Top of Data for analysis

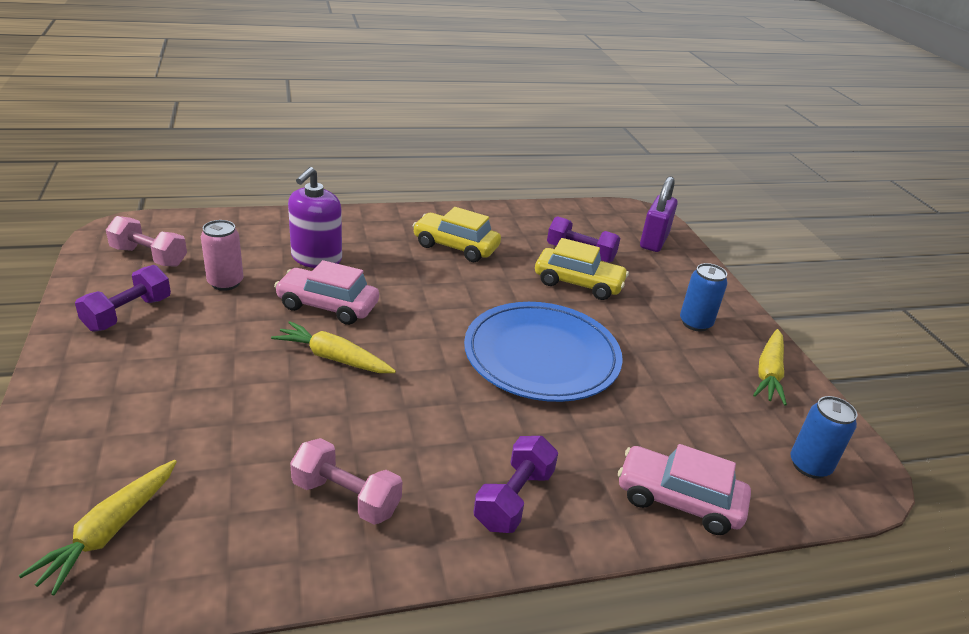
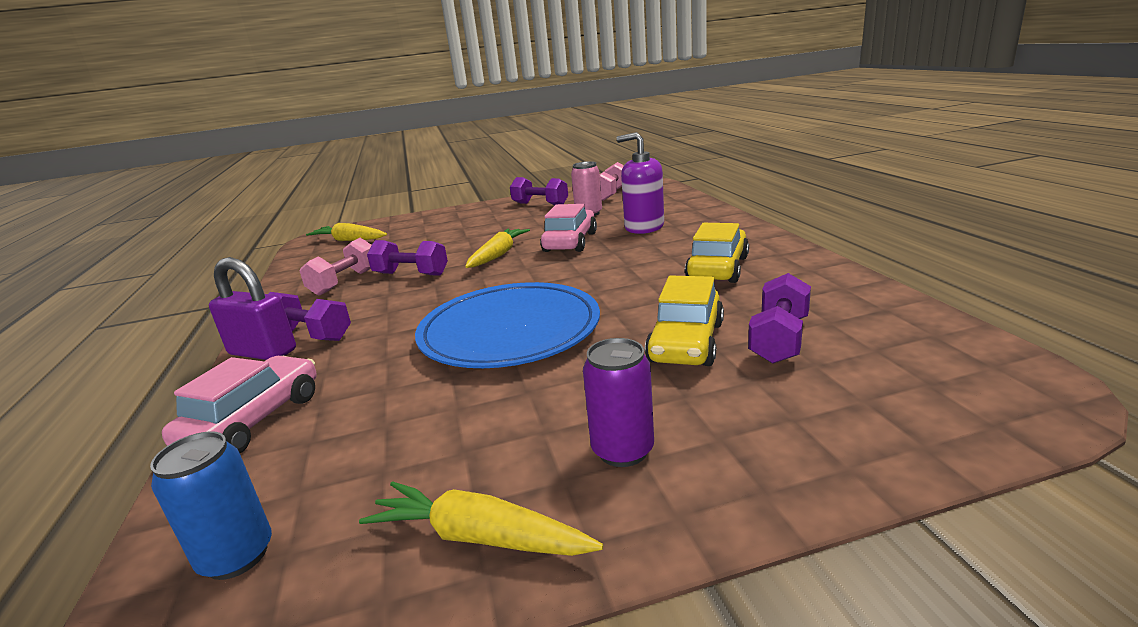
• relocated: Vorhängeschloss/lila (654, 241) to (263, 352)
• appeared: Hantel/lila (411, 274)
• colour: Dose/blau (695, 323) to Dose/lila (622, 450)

Bottom of Data for analysis
Top of Data for analysis

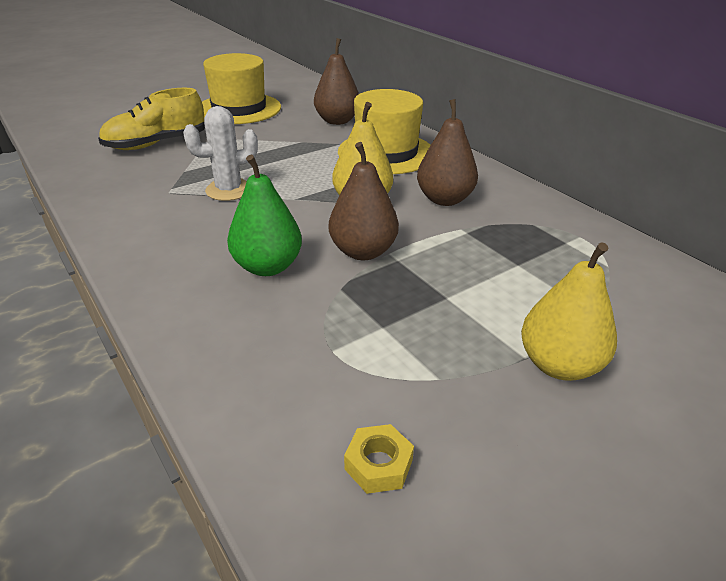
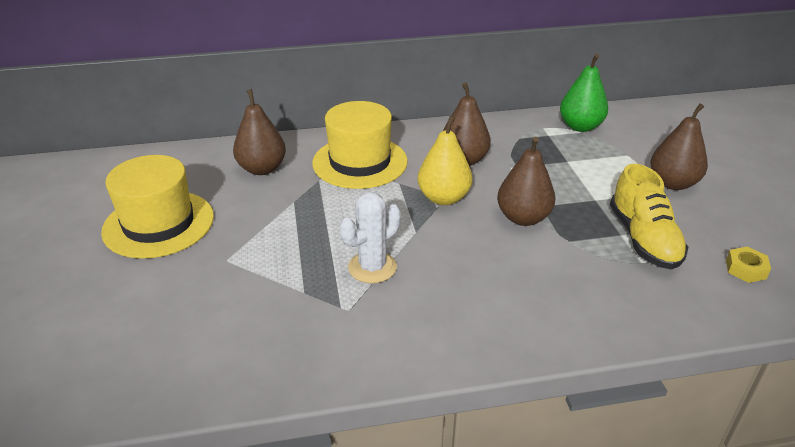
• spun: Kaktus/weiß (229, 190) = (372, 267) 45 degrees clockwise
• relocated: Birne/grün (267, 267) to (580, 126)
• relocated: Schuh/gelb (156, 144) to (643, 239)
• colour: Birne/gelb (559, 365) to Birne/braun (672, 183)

Bottom of Data for analysis

Looking at the entries above, copy out every line in which "gelb" occurs.

> **Response box**:
• relocated: Schuh/gelb (156, 144) to (643, 239)
• colour: Birne/gelb (559, 365) to Birne/braun (672, 183)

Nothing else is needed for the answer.